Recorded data
Content starts

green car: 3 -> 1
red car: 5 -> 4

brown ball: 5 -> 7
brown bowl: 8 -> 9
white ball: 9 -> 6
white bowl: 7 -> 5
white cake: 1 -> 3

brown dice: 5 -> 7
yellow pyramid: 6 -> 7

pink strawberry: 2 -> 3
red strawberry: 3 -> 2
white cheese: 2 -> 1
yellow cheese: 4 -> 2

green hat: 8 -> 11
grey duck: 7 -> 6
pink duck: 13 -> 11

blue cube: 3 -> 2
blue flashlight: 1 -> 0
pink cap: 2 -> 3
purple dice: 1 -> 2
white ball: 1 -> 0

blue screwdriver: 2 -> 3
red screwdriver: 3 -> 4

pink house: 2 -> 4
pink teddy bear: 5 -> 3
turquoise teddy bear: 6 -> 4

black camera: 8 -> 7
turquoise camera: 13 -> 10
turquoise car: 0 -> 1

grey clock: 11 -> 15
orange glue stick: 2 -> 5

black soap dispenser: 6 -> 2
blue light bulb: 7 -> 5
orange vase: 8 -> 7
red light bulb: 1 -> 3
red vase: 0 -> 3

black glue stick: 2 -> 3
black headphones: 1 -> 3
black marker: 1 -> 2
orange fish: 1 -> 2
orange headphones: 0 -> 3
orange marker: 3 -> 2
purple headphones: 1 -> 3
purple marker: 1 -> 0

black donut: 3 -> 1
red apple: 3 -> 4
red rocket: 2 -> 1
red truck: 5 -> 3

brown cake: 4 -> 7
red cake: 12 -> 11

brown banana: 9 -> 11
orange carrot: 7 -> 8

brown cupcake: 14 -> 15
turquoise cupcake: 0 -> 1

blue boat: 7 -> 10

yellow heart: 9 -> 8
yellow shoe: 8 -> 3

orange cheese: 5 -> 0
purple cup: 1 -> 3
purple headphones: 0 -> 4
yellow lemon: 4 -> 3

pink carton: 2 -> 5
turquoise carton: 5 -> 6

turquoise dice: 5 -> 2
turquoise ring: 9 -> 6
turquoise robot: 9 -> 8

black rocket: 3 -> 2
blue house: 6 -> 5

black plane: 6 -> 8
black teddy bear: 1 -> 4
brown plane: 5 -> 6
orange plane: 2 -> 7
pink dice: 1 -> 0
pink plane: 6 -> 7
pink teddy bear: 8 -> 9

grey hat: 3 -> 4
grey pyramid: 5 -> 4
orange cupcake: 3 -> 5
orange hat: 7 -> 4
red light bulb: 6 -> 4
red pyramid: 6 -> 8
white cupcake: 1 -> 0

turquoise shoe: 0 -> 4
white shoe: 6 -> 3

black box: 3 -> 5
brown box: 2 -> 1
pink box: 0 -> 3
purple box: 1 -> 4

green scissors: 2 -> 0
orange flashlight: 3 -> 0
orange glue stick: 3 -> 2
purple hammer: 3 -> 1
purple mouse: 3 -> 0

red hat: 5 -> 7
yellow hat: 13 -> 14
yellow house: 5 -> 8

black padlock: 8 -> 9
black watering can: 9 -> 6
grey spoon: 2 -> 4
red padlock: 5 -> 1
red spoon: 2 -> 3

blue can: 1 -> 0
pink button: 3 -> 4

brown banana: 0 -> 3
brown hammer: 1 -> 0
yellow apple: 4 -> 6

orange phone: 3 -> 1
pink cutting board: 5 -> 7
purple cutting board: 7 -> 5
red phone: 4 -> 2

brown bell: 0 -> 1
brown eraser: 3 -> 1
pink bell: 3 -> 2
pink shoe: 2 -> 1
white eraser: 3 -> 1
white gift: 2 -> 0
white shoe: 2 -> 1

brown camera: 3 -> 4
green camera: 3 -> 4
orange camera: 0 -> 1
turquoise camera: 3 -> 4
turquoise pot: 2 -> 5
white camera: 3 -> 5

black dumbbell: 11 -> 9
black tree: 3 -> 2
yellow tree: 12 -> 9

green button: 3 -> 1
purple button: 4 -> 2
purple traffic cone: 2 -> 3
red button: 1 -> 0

Content ends

Brief
Every entry is to be restated exactly, with no line dropped.

Response for this exercise
green car: 3 -> 1
red car: 5 -> 4

brown ball: 5 -> 7
brown bowl: 8 -> 9
white ball: 9 -> 6
white bowl: 7 -> 5
white cake: 1 -> 3

brown dice: 5 -> 7
yellow pyramid: 6 -> 7

pink strawberry: 2 -> 3
red strawberry: 3 -> 2
white cheese: 2 -> 1
yellow cheese: 4 -> 2

green hat: 8 -> 11
grey duck: 7 -> 6
pink duck: 13 -> 11

blue cube: 3 -> 2
blue flashlight: 1 -> 0
pink cap: 2 -> 3
purple dice: 1 -> 2
white ball: 1 -> 0

blue screwdriver: 2 -> 3
red screwdriver: 3 -> 4

pink house: 2 -> 4
pink teddy bear: 5 -> 3
turquoise teddy bear: 6 -> 4

black camera: 8 -> 7
turquoise camera: 13 -> 10
turquoise car: 0 -> 1

grey clock: 11 -> 15
orange glue stick: 2 -> 5

black soap dispenser: 6 -> 2
blue light bulb: 7 -> 5
orange vase: 8 -> 7
red light bulb: 1 -> 3
red vase: 0 -> 3

black glue stick: 2 -> 3
black headphones: 1 -> 3
black marker: 1 -> 2
orange fish: 1 -> 2
orange headphones: 0 -> 3
orange marker: 3 -> 2
purple headphones: 1 -> 3
purple marker: 1 -> 0

black donut: 3 -> 1
red apple: 3 -> 4
red rocket: 2 -> 1
red truck: 5 -> 3

brown cake: 4 -> 7
red cake: 12 -> 11

brown banana: 9 -> 11
orange carrot: 7 -> 8

brown cupcake: 14 -> 15
turquoise cupcake: 0 -> 1

blue boat: 7 -> 10

yellow heart: 9 -> 8
yellow shoe: 8 -> 3

orange cheese: 5 -> 0
purple cup: 1 -> 3
purple headphones: 0 -> 4
yellow lemon: 4 -> 3

pink carton: 2 -> 5
turquoise carton: 5 -> 6

turquoise dice: 5 -> 2
turquoise ring: 9 -> 6
turquoise robot: 9 -> 8

black rocket: 3 -> 2
blue house: 6 -> 5

black plane: 6 -> 8
black teddy bear: 1 -> 4
brown plane: 5 -> 6
orange plane: 2 -> 7
pink dice: 1 -> 0
pink plane: 6 -> 7
pink teddy bear: 8 -> 9

grey hat: 3 -> 4
grey pyramid: 5 -> 4
orange cupcake: 3 -> 5
orange hat: 7 -> 4
red light bulb: 6 -> 4
red pyramid: 6 -> 8
white cupcake: 1 -> 0

turquoise shoe: 0 -> 4
white shoe: 6 -> 3

black box: 3 -> 5
brown box: 2 -> 1
pink box: 0 -> 3
purple box: 1 -> 4

green scissors: 2 -> 0
orange flashlight: 3 -> 0
orange glue stick: 3 -> 2
purple hammer: 3 -> 1
purple mouse: 3 -> 0

red hat: 5 -> 7
yellow hat: 13 -> 14
yellow house: 5 -> 8

black padlock: 8 -> 9
black watering can: 9 -> 6
grey spoon: 2 -> 4
red padlock: 5 -> 1
red spoon: 2 -> 3

blue can: 1 -> 0
pink button: 3 -> 4

brown banana: 0 -> 3
brown hammer: 1 -> 0
yellow apple: 4 -> 6

orange phone: 3 -> 1
pink cutting board: 5 -> 7
purple cutting board: 7 -> 5
red phone: 4 -> 2

brown bell: 0 -> 1
brown eraser: 3 -> 1
pink bell: 3 -> 2
pink shoe: 2 -> 1
white eraser: 3 -> 1
white gift: 2 -> 0
white shoe: 2 -> 1

brown camera: 3 -> 4
green camera: 3 -> 4
orange camera: 0 -> 1
turquoise camera: 3 -> 4
turquoise pot: 2 -> 5
white camera: 3 -> 5

black dumbbell: 11 -> 9
black tree: 3 -> 2
yellow tree: 12 -> 9

green button: 3 -> 1
purple button: 4 -> 2
purple traffic cone: 2 -> 3
red button: 1 -> 0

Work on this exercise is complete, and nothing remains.